** Opening SOURCE DATA block **

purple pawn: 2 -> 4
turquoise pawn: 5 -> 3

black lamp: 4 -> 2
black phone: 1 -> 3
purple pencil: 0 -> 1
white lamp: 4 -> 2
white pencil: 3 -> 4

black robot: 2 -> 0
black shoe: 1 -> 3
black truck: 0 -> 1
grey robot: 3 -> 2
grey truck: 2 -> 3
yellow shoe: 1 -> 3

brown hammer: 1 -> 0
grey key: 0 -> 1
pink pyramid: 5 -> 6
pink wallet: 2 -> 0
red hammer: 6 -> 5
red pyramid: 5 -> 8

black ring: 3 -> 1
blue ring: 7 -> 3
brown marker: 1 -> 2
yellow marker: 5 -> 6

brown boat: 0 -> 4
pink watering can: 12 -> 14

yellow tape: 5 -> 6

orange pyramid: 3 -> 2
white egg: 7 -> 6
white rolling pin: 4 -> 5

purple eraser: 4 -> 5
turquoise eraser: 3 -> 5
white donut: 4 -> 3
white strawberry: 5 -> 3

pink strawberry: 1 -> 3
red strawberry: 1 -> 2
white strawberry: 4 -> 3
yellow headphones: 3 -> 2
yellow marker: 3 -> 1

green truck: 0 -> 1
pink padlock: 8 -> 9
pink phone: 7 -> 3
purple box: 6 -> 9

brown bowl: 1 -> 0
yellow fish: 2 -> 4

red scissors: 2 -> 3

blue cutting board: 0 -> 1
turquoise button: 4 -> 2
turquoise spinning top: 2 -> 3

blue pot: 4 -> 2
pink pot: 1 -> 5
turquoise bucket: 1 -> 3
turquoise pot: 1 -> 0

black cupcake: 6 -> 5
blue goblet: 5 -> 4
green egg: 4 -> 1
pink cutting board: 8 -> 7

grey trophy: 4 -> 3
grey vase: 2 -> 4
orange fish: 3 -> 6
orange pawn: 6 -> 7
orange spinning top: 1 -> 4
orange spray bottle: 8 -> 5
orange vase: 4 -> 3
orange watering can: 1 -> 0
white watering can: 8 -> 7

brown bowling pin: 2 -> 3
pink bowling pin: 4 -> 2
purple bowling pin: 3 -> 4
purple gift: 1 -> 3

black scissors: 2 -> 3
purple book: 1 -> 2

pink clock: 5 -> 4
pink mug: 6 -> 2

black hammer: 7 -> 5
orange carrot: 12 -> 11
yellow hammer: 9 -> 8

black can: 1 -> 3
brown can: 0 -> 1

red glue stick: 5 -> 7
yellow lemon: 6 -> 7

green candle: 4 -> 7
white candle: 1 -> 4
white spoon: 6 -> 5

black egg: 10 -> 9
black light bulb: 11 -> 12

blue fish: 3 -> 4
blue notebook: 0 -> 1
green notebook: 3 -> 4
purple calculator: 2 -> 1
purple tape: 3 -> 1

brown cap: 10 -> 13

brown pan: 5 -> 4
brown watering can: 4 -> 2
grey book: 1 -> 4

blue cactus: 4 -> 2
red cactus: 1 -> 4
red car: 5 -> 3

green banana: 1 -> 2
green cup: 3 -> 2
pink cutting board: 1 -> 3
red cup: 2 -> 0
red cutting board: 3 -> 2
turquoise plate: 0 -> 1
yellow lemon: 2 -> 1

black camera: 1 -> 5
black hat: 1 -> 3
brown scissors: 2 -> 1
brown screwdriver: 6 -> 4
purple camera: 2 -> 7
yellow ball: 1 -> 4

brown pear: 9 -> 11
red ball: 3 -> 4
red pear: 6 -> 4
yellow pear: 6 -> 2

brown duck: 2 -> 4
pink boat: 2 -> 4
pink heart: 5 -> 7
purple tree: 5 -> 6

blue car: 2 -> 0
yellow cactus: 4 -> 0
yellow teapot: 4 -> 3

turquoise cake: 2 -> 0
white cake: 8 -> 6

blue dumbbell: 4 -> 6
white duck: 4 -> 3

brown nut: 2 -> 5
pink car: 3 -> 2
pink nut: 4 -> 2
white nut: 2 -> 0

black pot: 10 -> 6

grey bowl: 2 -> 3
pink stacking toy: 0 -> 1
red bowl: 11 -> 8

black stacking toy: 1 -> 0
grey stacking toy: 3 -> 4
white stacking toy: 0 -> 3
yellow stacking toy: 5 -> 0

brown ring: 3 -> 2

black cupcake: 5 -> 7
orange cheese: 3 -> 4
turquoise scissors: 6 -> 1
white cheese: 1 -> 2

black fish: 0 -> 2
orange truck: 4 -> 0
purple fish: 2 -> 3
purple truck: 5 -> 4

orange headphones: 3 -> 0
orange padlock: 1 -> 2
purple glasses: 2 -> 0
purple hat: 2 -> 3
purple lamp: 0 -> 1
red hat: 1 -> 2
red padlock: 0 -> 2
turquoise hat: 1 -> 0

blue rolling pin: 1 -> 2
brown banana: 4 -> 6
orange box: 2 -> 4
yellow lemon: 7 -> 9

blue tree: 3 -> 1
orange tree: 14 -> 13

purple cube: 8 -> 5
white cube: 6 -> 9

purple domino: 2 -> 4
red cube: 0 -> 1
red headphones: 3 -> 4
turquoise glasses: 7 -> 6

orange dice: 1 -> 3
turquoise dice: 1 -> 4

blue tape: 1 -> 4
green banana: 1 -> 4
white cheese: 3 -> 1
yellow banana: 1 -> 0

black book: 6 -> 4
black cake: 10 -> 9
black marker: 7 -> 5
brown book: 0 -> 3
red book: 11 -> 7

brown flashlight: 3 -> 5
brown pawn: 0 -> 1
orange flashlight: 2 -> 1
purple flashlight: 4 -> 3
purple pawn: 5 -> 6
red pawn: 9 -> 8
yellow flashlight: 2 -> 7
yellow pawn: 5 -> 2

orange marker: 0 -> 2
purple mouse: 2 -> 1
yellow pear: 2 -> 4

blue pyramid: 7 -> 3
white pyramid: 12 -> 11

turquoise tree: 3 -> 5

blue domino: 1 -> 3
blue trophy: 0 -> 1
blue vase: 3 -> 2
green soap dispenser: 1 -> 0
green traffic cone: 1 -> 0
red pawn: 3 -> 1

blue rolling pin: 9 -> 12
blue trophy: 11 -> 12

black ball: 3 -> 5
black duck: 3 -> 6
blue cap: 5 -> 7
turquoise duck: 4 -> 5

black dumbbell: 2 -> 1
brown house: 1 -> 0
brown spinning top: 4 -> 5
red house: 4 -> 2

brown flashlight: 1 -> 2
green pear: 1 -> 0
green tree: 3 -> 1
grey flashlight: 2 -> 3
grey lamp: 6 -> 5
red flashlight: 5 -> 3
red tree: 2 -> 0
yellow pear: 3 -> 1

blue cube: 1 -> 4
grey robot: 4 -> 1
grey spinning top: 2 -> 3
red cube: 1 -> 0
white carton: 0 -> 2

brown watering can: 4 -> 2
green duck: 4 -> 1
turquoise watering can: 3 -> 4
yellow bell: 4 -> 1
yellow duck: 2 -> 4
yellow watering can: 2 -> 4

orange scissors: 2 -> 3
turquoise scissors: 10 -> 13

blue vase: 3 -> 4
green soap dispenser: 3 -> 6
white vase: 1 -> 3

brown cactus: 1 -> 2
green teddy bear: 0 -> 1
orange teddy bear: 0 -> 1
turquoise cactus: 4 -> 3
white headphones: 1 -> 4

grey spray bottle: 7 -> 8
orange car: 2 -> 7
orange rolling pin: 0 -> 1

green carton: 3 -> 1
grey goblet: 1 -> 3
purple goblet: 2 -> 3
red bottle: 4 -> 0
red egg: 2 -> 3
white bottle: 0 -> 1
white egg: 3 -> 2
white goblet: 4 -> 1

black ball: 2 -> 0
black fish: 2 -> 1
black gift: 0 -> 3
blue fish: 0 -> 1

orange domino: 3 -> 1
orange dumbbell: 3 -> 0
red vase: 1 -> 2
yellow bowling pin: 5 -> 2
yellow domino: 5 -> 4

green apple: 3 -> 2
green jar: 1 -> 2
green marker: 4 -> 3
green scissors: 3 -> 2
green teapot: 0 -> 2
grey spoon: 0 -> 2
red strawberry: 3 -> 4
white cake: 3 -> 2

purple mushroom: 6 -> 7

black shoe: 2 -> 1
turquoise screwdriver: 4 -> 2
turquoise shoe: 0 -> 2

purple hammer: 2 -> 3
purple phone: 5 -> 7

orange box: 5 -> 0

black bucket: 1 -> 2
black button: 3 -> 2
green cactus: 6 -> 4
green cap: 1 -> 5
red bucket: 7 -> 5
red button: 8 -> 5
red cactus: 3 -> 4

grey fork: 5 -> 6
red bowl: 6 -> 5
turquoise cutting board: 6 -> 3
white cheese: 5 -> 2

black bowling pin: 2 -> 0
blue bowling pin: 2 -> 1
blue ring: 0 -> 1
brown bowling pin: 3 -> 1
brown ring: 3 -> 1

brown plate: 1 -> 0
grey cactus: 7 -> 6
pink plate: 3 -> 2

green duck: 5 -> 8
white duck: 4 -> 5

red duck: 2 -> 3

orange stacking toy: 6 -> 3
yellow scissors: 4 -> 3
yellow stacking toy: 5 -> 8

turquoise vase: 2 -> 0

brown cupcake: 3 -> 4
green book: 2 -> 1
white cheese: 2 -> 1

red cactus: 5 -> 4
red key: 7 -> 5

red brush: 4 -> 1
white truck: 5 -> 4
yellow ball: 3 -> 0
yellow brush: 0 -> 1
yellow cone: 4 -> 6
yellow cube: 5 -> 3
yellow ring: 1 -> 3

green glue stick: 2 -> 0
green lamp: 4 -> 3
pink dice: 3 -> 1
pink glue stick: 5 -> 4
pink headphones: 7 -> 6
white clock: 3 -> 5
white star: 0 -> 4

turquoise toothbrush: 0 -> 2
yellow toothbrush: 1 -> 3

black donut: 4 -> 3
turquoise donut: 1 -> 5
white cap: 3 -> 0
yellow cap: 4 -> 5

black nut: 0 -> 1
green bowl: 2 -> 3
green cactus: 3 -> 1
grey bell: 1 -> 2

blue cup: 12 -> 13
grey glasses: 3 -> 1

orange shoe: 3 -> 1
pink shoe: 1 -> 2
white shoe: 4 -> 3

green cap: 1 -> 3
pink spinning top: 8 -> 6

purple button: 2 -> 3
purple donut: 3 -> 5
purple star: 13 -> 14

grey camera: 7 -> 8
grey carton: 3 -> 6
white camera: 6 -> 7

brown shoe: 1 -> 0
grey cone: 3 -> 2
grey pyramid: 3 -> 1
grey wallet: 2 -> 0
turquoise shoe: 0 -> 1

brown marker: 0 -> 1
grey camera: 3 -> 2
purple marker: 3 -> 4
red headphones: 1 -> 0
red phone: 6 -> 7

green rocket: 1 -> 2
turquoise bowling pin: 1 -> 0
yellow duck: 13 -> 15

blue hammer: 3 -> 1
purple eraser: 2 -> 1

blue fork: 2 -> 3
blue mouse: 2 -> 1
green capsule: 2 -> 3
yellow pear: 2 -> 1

** Closing SOURCE DATA block **

◆ EXERCISE OBJECTIVE ◆
Up to and including the line with "yellow shoe: 1 -> 3", print every line of the records from the start.

◆ OUTPUT ◆
purple pawn: 2 -> 4
turquoise pawn: 5 -> 3

black lamp: 4 -> 2
black phone: 1 -> 3
purple pencil: 0 -> 1
white lamp: 4 -> 2
white pencil: 3 -> 4

black robot: 2 -> 0
black shoe: 1 -> 3
black truck: 0 -> 1
grey robot: 3 -> 2
grey truck: 2 -> 3
yellow shoe: 1 -> 3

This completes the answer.